WHAT YOU HAVE TO DO: Going through the entries below, copy out each line that contains "green".

ENTRIES SHOWN:
.....

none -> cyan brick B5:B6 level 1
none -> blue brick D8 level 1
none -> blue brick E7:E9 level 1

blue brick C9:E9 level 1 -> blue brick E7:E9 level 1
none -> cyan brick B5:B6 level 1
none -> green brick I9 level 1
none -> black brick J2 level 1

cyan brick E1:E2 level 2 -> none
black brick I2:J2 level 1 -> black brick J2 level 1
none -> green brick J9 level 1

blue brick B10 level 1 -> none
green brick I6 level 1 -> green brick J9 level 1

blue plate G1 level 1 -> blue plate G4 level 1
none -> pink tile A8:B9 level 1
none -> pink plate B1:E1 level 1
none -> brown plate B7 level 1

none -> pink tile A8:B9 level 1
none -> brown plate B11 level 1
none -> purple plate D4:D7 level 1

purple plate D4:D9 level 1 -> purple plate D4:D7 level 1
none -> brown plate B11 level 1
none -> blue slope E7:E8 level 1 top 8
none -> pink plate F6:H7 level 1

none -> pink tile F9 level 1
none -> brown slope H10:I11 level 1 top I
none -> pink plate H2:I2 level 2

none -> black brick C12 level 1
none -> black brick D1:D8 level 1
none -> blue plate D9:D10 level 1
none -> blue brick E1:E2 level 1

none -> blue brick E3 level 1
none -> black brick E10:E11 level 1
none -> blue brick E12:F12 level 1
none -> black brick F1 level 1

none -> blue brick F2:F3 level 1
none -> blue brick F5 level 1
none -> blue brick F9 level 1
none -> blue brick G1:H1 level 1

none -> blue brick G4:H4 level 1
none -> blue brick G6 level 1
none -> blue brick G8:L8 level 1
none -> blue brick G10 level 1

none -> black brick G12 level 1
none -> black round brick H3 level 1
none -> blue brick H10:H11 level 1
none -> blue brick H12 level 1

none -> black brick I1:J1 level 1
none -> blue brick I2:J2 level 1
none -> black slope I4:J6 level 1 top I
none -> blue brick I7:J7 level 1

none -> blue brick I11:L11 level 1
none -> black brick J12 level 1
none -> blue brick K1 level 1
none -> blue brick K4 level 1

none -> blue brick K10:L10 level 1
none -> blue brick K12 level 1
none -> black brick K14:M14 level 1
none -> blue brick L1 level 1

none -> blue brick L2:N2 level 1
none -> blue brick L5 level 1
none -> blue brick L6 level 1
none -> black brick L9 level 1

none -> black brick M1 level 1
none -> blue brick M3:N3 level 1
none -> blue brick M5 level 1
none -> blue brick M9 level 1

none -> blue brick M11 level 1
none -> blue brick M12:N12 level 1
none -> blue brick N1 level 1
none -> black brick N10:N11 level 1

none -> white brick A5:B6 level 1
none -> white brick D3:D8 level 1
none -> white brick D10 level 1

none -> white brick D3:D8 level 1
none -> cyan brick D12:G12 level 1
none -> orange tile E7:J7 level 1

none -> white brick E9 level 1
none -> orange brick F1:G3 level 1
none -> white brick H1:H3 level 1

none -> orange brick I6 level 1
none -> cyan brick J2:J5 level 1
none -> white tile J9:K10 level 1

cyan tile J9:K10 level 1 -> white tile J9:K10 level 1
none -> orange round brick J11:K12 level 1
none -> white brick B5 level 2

.....

RESULT OF THE TASK:
none -> green brick I9 level 1
none -> green brick J9 level 1
green brick I6 level 1 -> green brick J9 level 1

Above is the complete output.